- Exercise
In the material below, the lines to reproduce exactly are the one containing "(875, 593) = (746, 578): blue" and all lines after it through the last.

- Data for this exercise
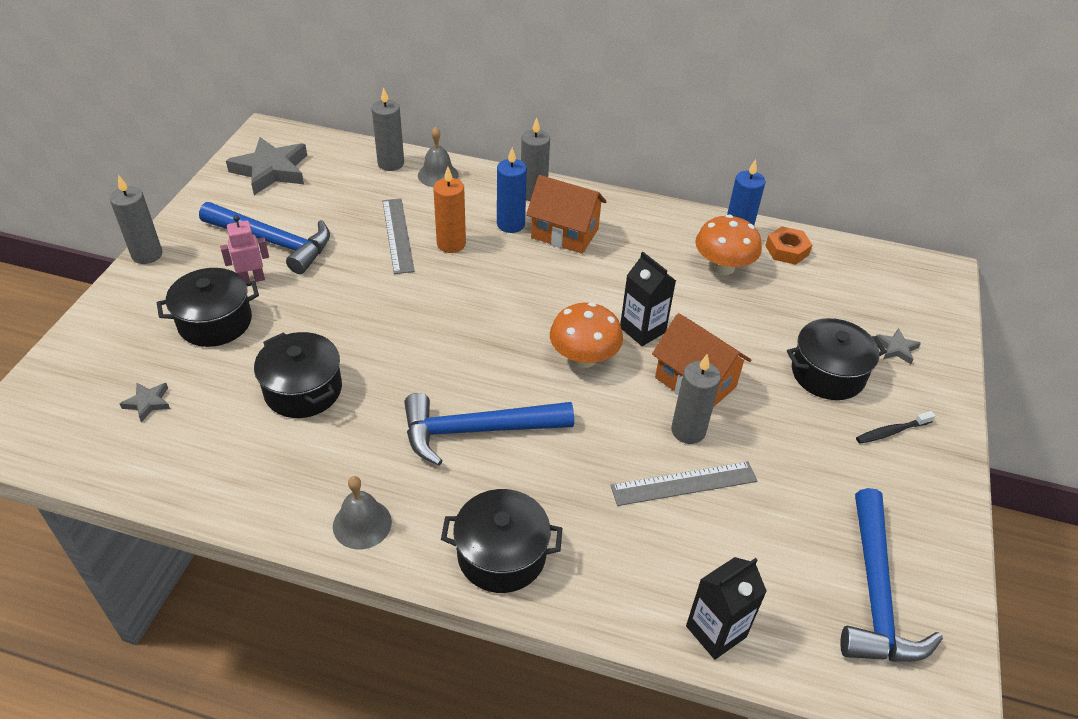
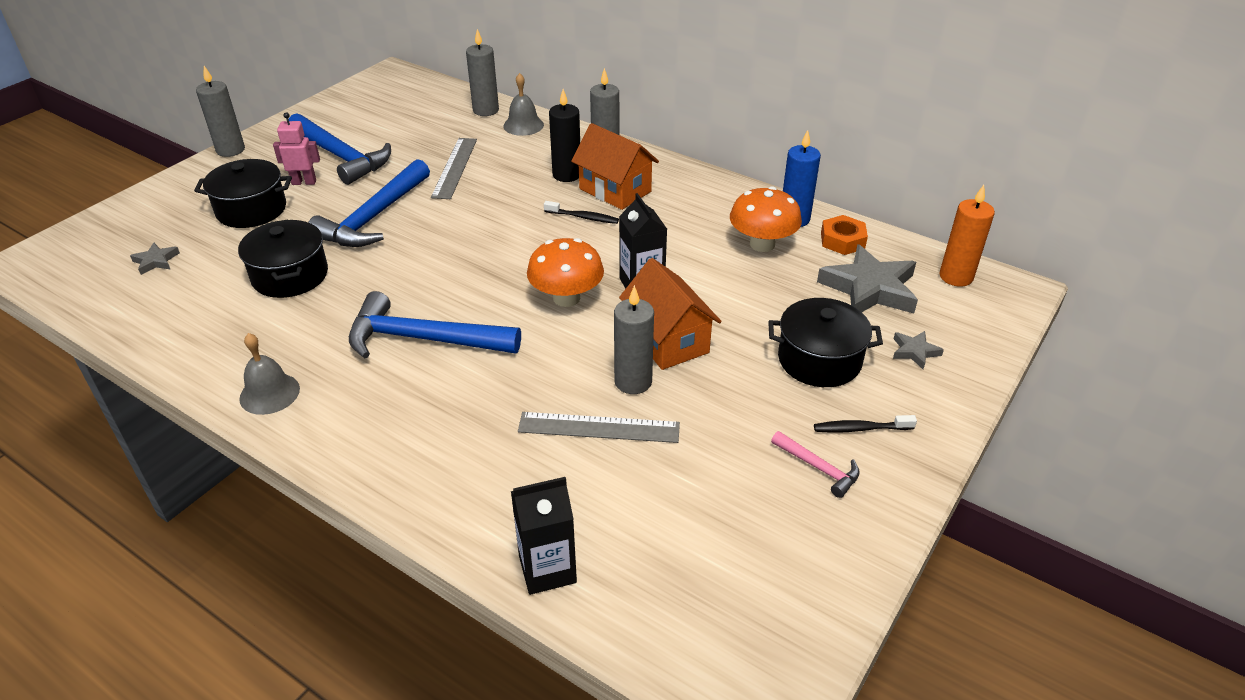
camera: 20 degrees right, 5 degrees down
(271, 170) = (376, 102): grey star -> grey star (870, 288)
(451, 244) = (499, 182): orange candle -> orange candle (956, 277)
(501, 555) = (378, 448): black pot -> none
(510, 224) = (567, 175): blue candle -> black candle
(552, 268) = (583, 217): none -> black toothbrush
(875, 593) = (746, 578): blue hammer -> blue hammer (374, 217)
(878, 477) = (819, 468): none -> pink hammer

- Exercise output
(875, 593) = (746, 578): blue hammer -> blue hammer (374, 217)
(878, 477) = (819, 468): none -> pink hammer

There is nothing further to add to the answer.